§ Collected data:

====

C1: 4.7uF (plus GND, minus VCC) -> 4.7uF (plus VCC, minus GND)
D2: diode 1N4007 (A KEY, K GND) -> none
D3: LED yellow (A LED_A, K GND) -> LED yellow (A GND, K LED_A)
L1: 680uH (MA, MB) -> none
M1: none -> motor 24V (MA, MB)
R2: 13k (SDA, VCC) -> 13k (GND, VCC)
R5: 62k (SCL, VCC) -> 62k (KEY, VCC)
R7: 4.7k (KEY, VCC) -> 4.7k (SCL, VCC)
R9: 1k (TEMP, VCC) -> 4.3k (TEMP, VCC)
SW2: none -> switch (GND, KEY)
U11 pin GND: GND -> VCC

====

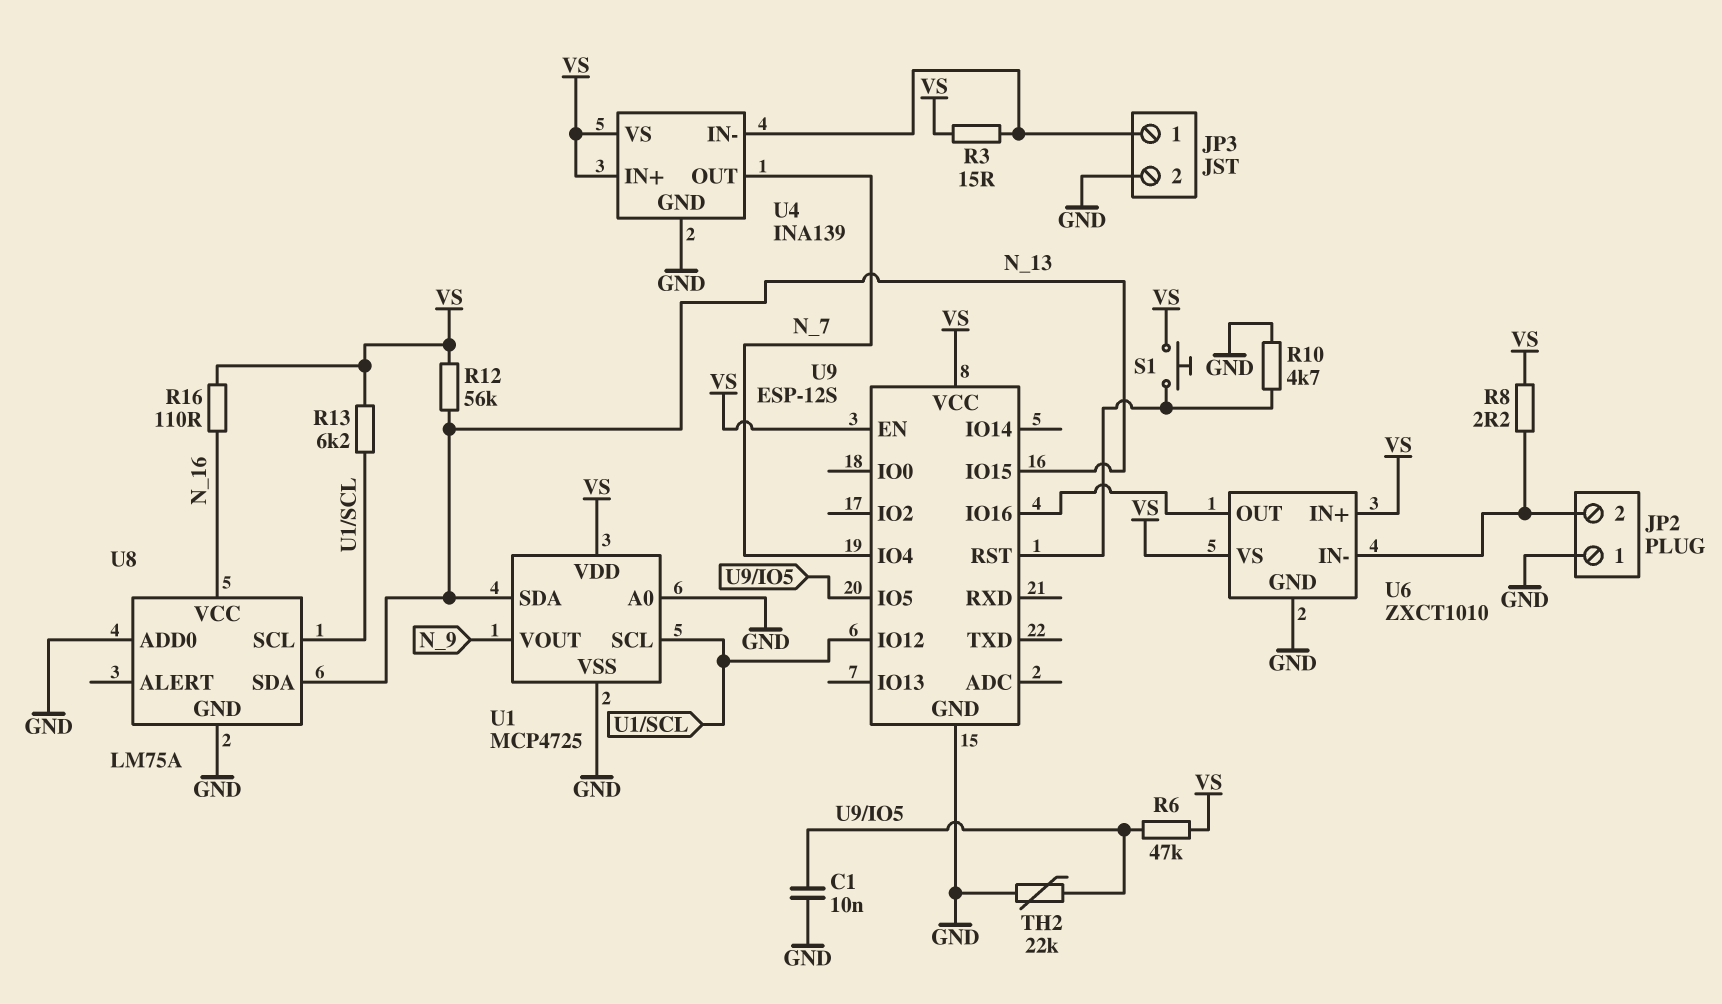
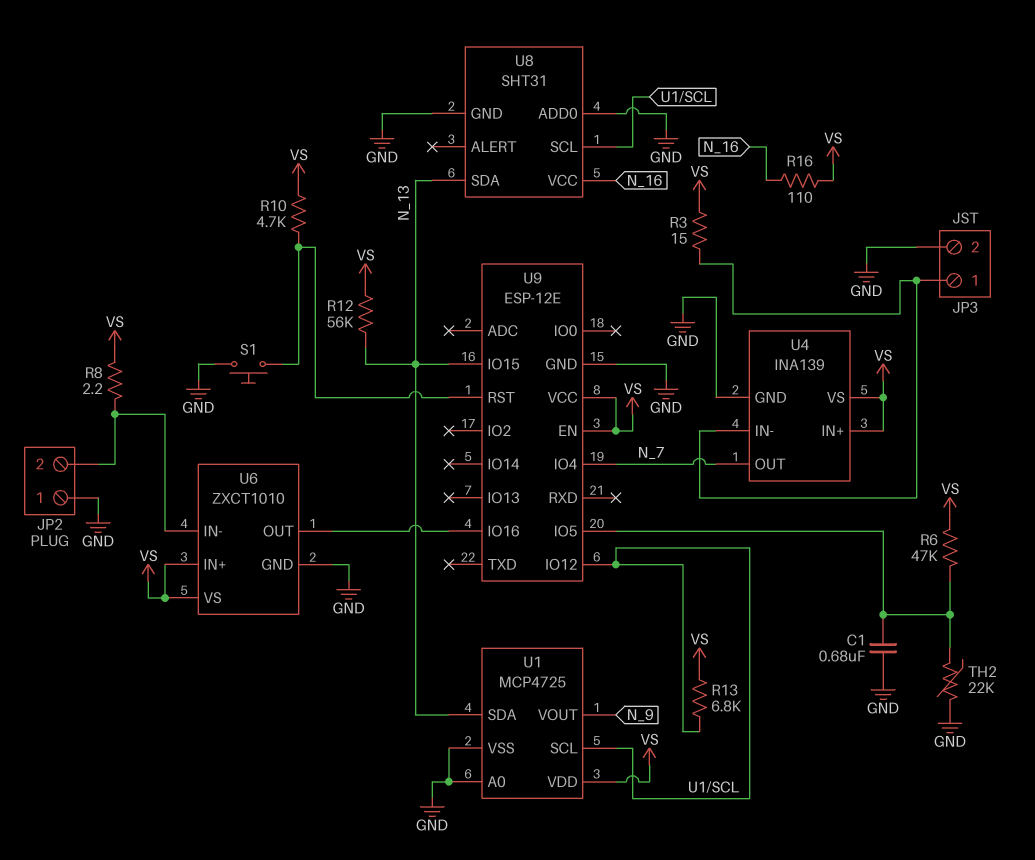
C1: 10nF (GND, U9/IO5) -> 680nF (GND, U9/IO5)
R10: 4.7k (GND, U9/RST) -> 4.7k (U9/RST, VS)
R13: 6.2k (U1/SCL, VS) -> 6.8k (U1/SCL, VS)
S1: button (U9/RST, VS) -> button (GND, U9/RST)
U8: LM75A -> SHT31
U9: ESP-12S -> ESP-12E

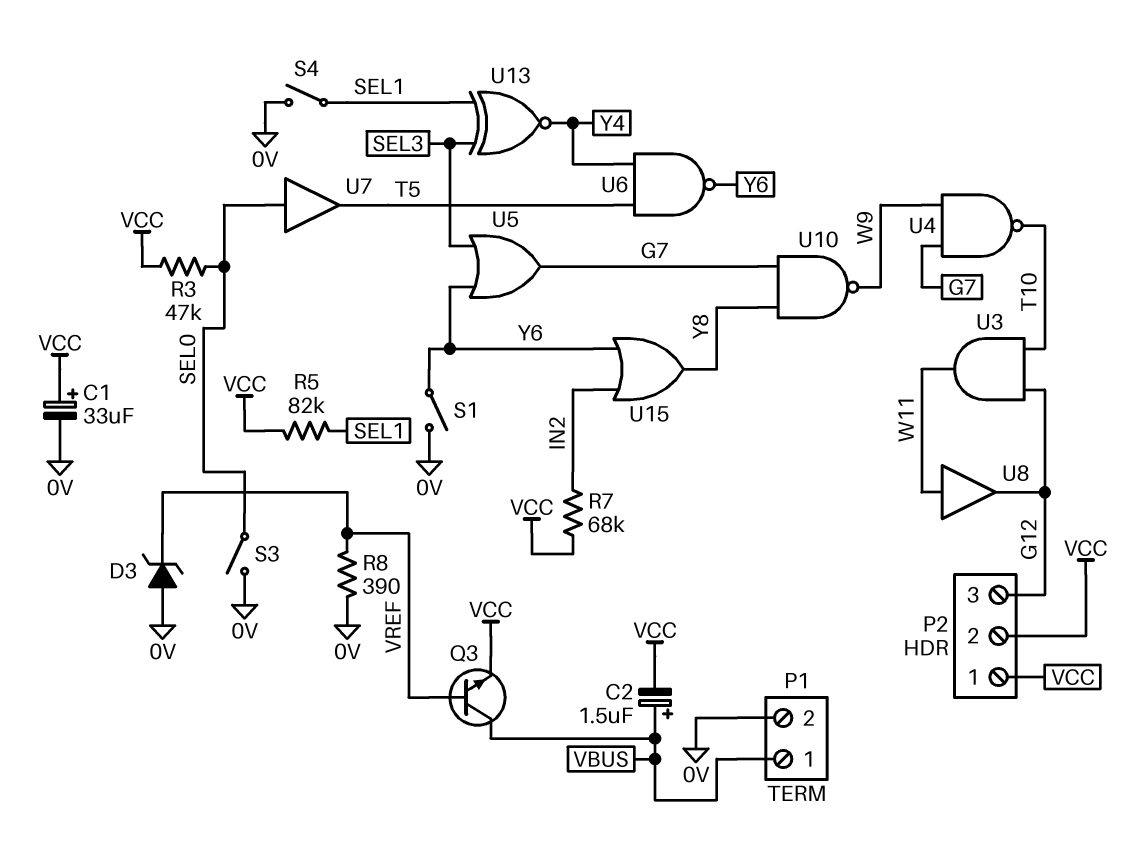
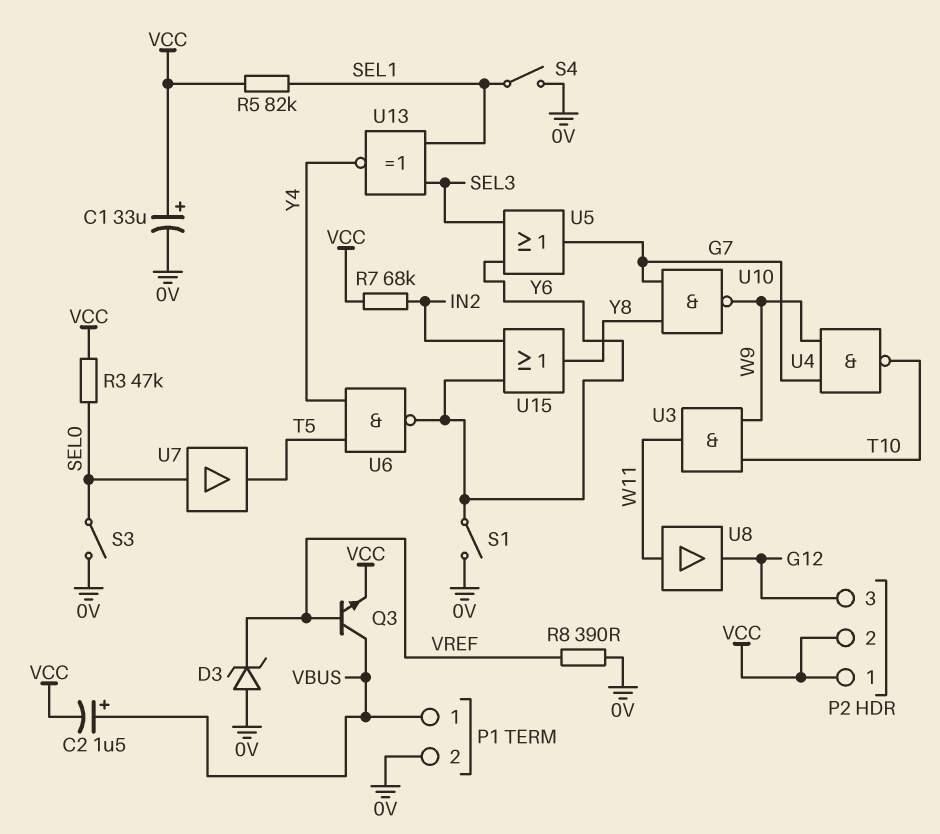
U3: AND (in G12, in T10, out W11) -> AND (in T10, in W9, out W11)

====

§ What the task asks: A word-for-word copy of the lines above from the one with "C1: 4.7uF (plus" through the one with "M1: none -> motor 24V (MA, MB)", inclusive, is the only output wanted.

§ Task output:
C1: 4.7uF (plus GND, minus VCC) -> 4.7uF (plus VCC, minus GND)
D2: diode 1N4007 (A KEY, K GND) -> none
D3: LED yellow (A LED_A, K GND) -> LED yellow (A GND, K LED_A)
L1: 680uH (MA, MB) -> none
M1: none -> motor 24V (MA, MB)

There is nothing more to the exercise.